--- RECORDS PROVIDED ---

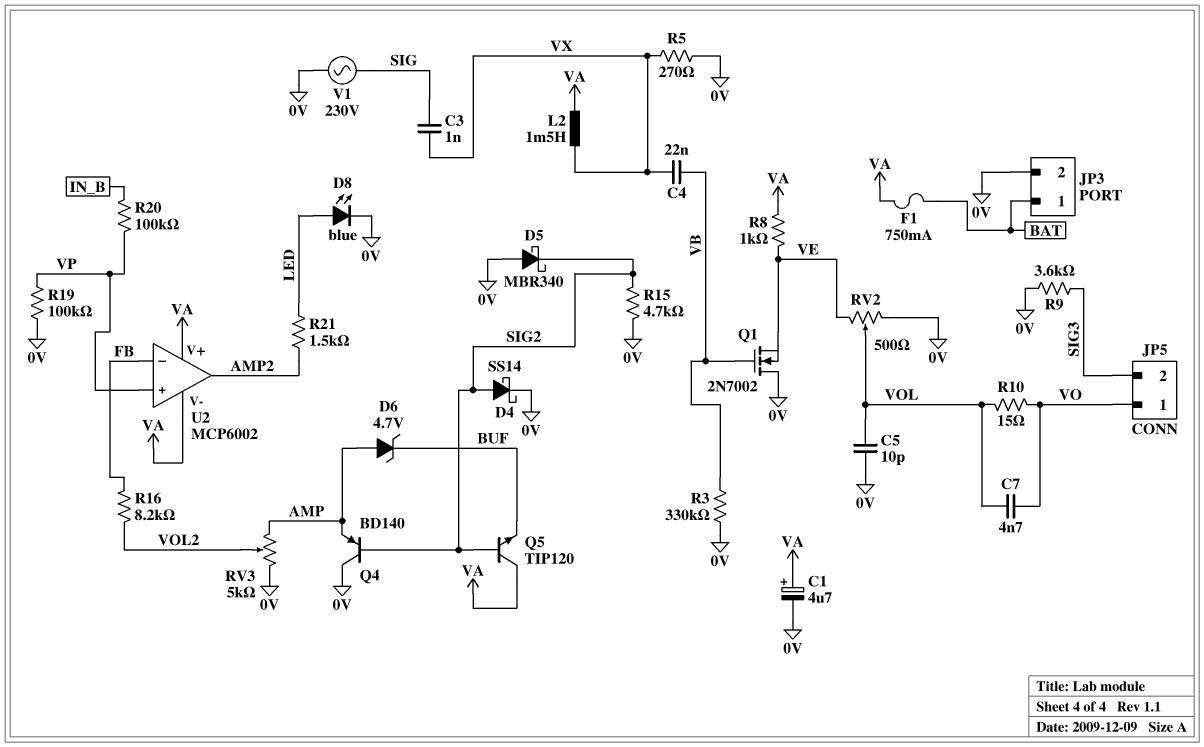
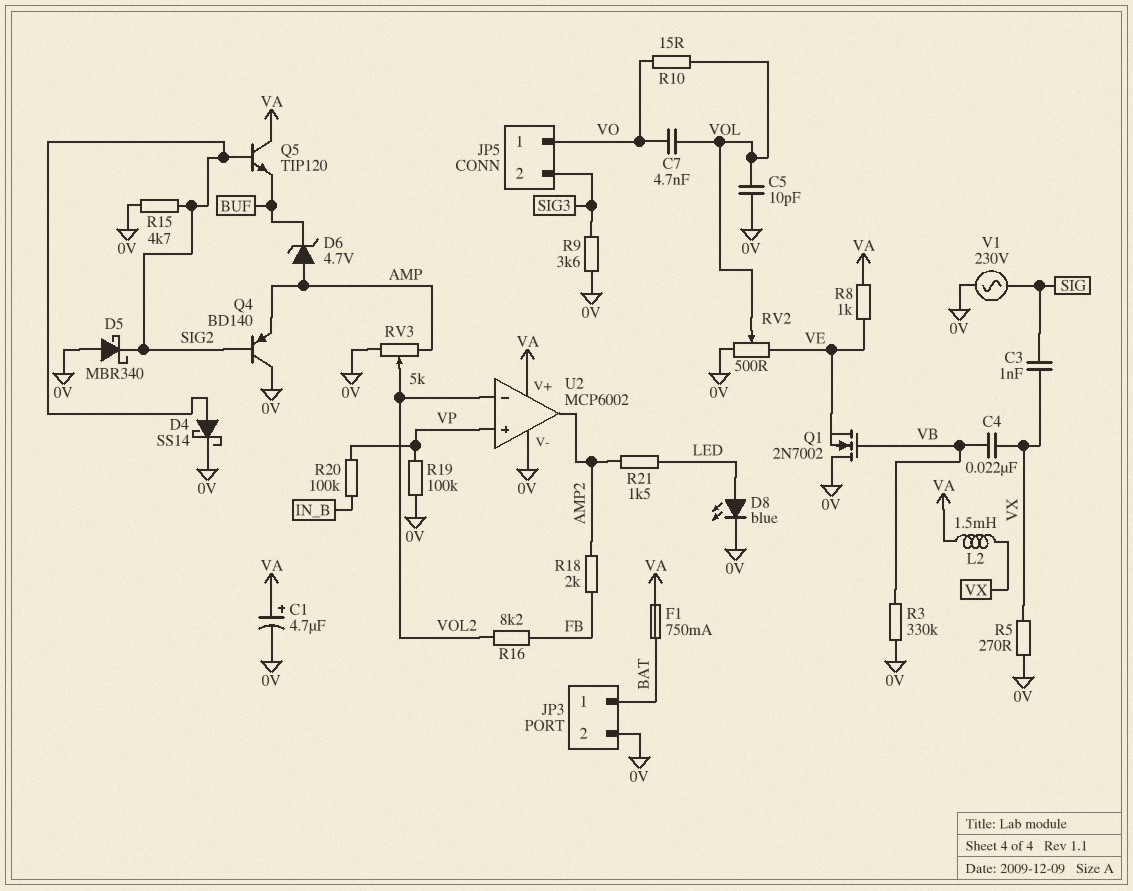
R18: none -> 2k (AMP2, FB)
U2 pin V-: VA -> 0V
U2 pin in-: FB -> VOL2

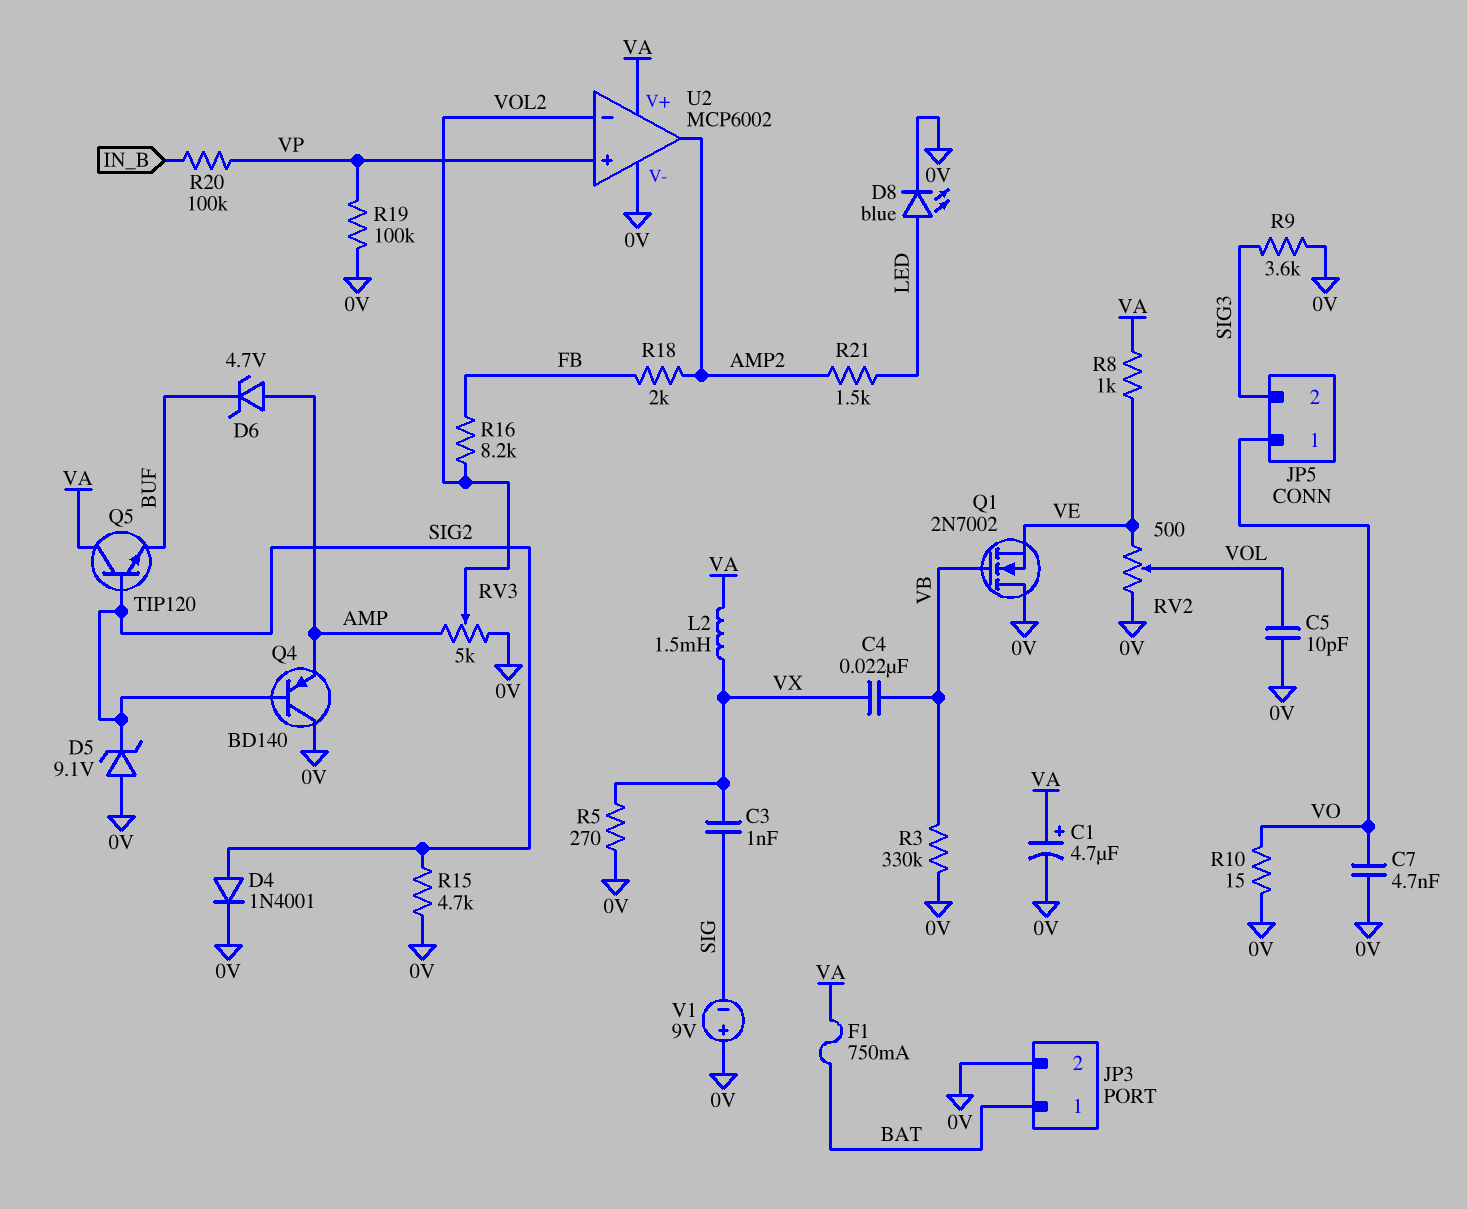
C7: 4.7nF (VO, VOL) -> 4.7nF (0V, VO)
D4: schottky SS14 (A SIG2, K 0V) -> diode 1N4001 (A SIG2, K 0V)
D5: schottky MBR340 (A 0V, K SIG2) -> zener 9.1V (A 0V, K SIG2)
R10: 15 (VO, VOL) -> 15 (0V, VO)
V1: AC 230V (0V, SIG) -> 9V (plus 0V, minus SIG)

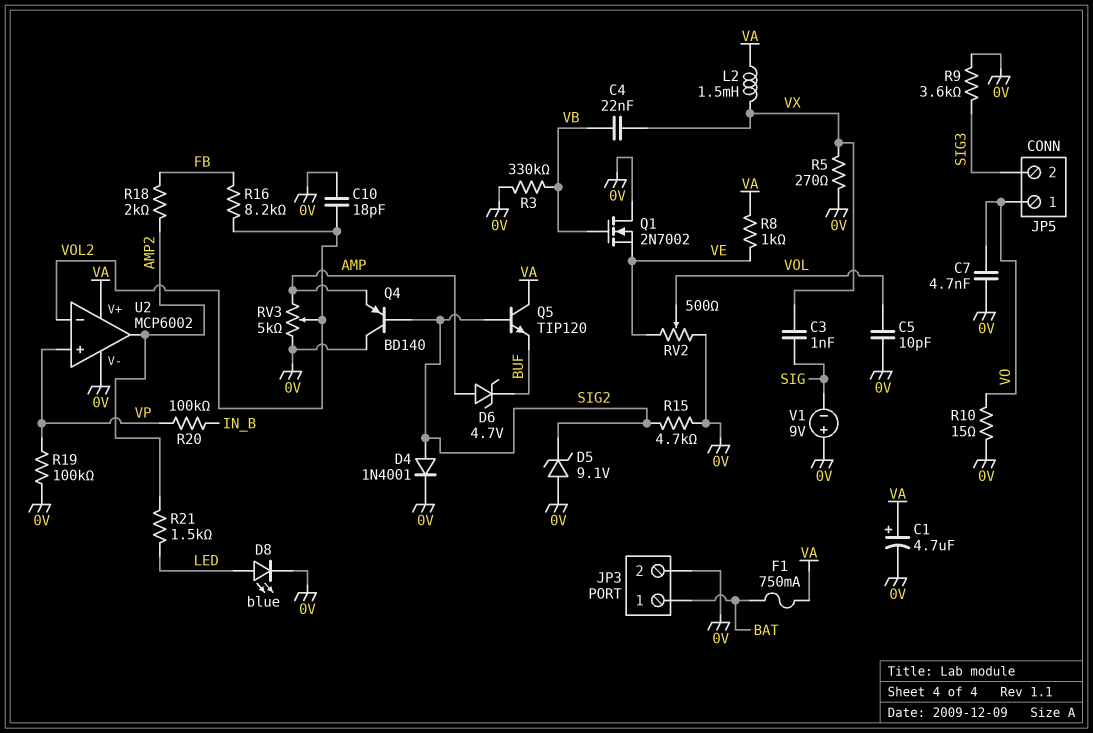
C10: none -> 18pF (0V, VOL2)

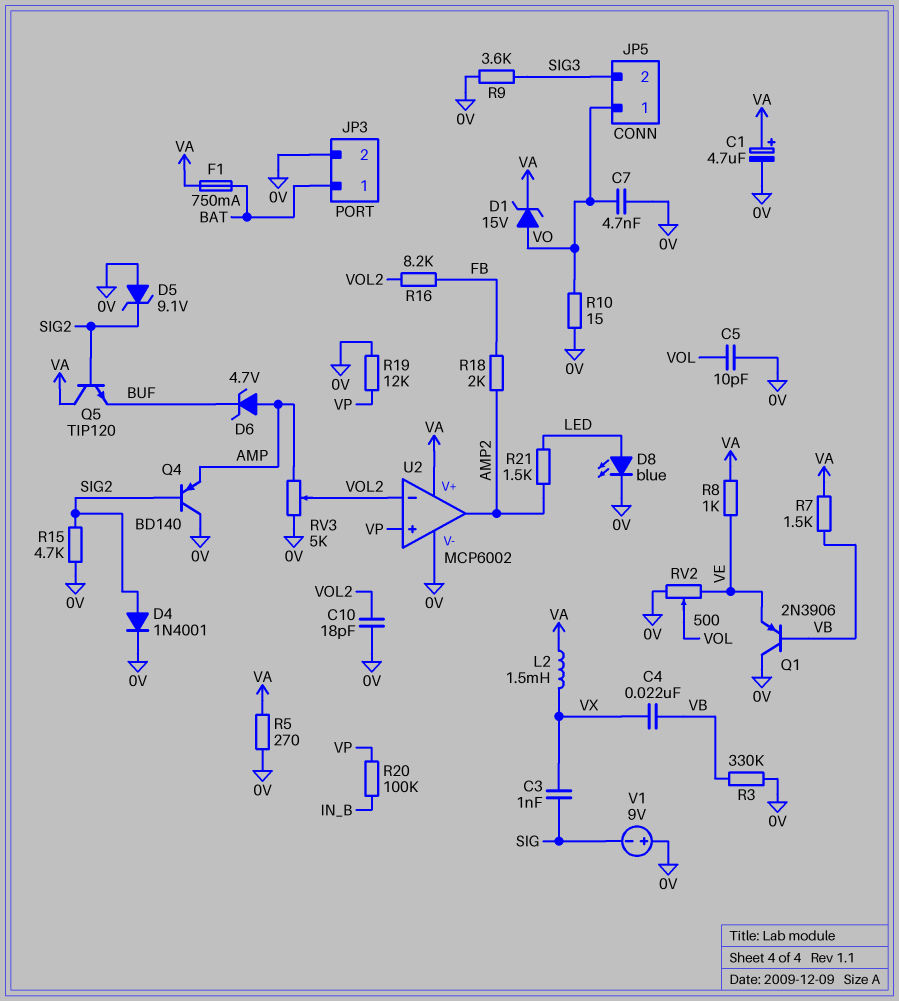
D1: none -> zener 15V (A VO, K VA)
Q1: NMOS 2N7002 (G VB, D 0V, S VE) -> PNP 2N3906 (B VB, C 0V, E VE)
R5: 270 (0V, VX) -> 270 (0V, VA)
R7: none -> 1.5k (VA, VB)
R19: 100k (0V, VP) -> 12k (0V, VP)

---

▶ _YOUR INSTRUCTIONS_:
Look for the line that contains "R5: 270 (0V, VX) -> 270 (0V, VA)" in the entries above. Set it down, along with all later lines, exactly as written.

▶ _TASK RESPONSE_:
R5: 270 (0V, VX) -> 270 (0V, VA)
R7: none -> 1.5k (VA, VB)
R19: 100k (0V, VP) -> 12k (0V, VP)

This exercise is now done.